Quote the entries below from the line with "nothing => scissors (red) 272, 139, 399, 219" through the line with "lamp (orange) 255, 69, 331, 179", both ends included, and only those lines.

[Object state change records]
========================================================================
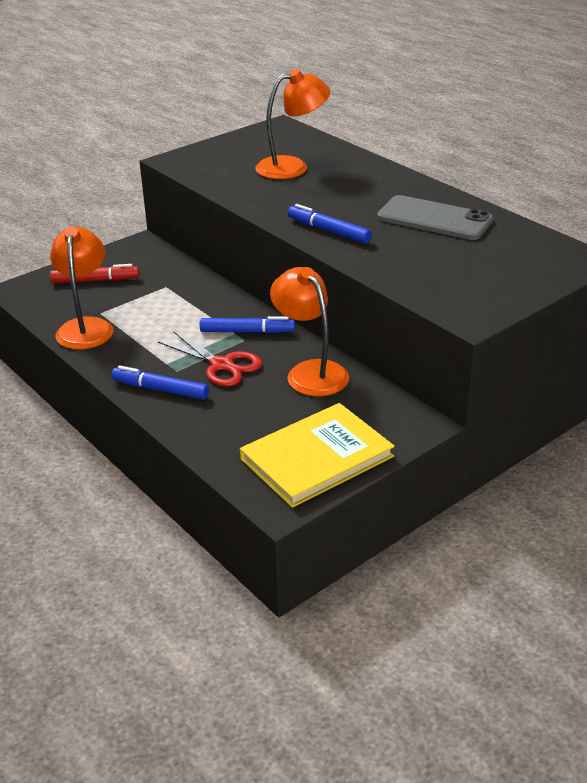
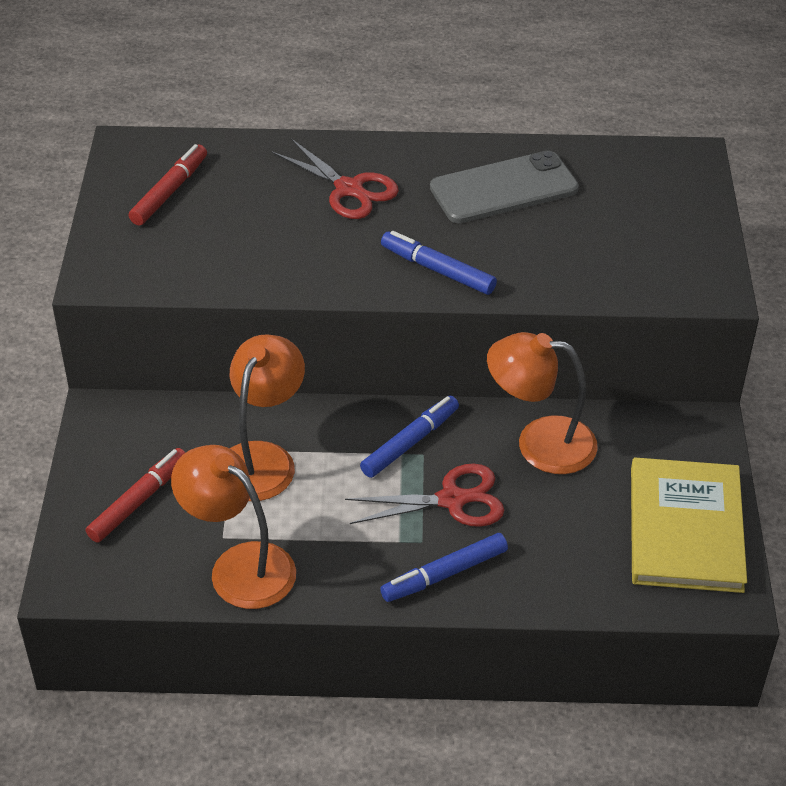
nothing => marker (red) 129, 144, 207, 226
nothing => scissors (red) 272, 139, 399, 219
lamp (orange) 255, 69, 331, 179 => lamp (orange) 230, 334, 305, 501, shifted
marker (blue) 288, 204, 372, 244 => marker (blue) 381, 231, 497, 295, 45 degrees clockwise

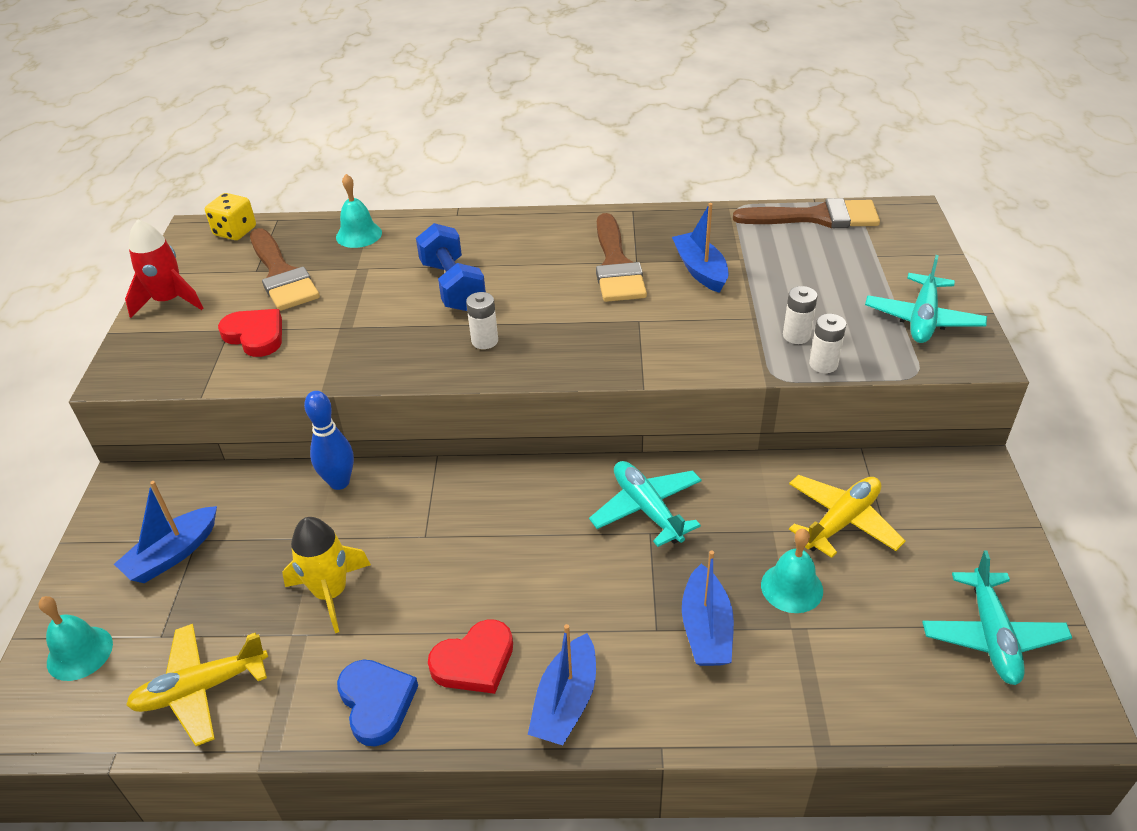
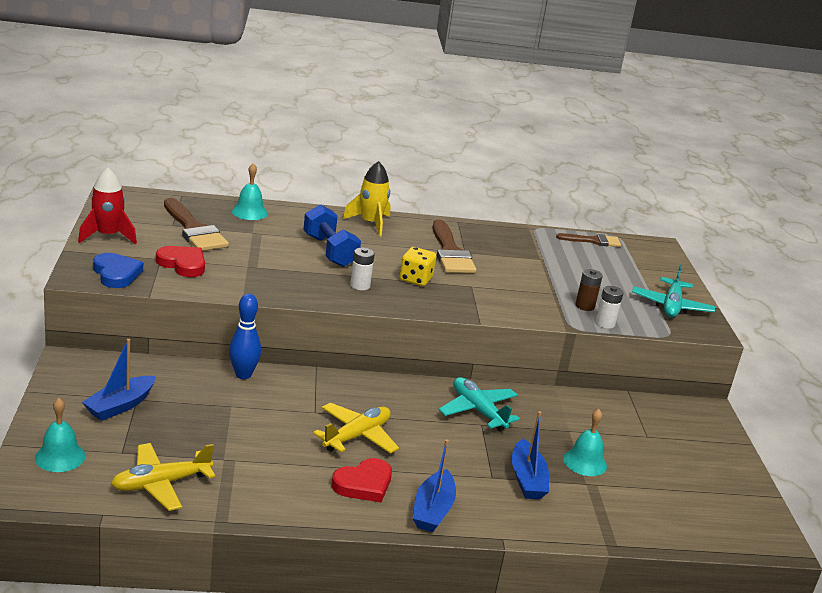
boat (blue) 672, 203, 729, 293 => nothing
plane (turquoise) 922, 551, 1072, 685 => nothing
dice (yellow) 205, 193, 256, 240 => dice (yellow) 400, 247, 436, 286, shifted
rocket (yellow) 282, 517, 371, 633 => rocket (yellow) 343, 161, 391, 237, shifted
heart (blue) 337, 660, 418, 747 => heart (blue) 93, 253, 143, 288, shifted
plane (yellow) 789, 475, 905, 558 => plane (yellow) 313, 403, 399, 454, shifted
battery (white) 783, 286, 818, 344 => battery (brown) 575, 269, 603, 311
brush (brown) 733, 198, 880, 228 => brush (brown) 556, 233, 621, 247, x0.61

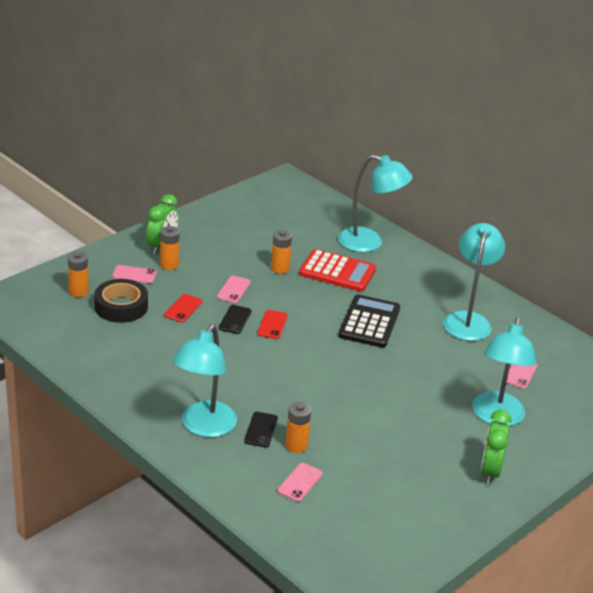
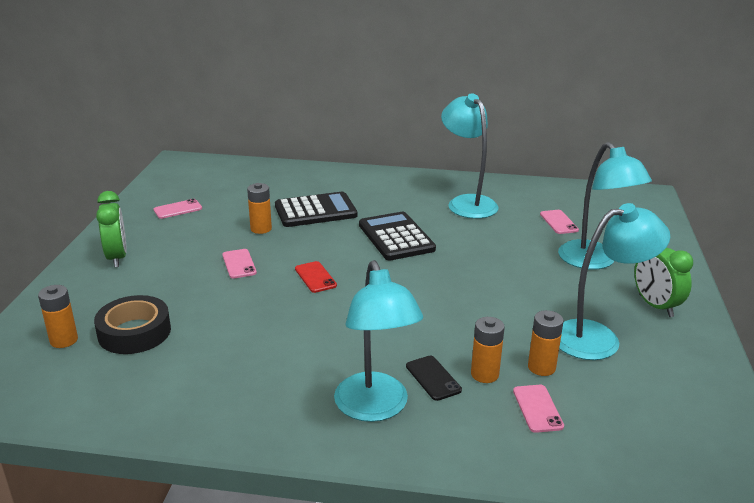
phone (red) 164, 294, 202, 322 => nothing
phone (black) 218, 305, 252, 334 => nothing
phone (pink) 112, 265, 157, 283 => phone (pink) 154, 199, 202, 219, shifted
battery (orange) 160, 226, 179, 270 => battery (orange) 528, 310, 564, 376, shifted
lamp (turquoise) 338, 154, 413, 252 => lamp (turquoise) 559, 203, 670, 360, shifted
calculator (red) 299, 249, 376, 292 => calculator (black) 275, 192, 357, 227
========================================================================
## RESULT OF THE TASK:
nothing => scissors (red) 272, 139, 399, 219
lamp (orange) 255, 69, 331, 179 => lamp (orange) 230, 334, 305, 501, shifted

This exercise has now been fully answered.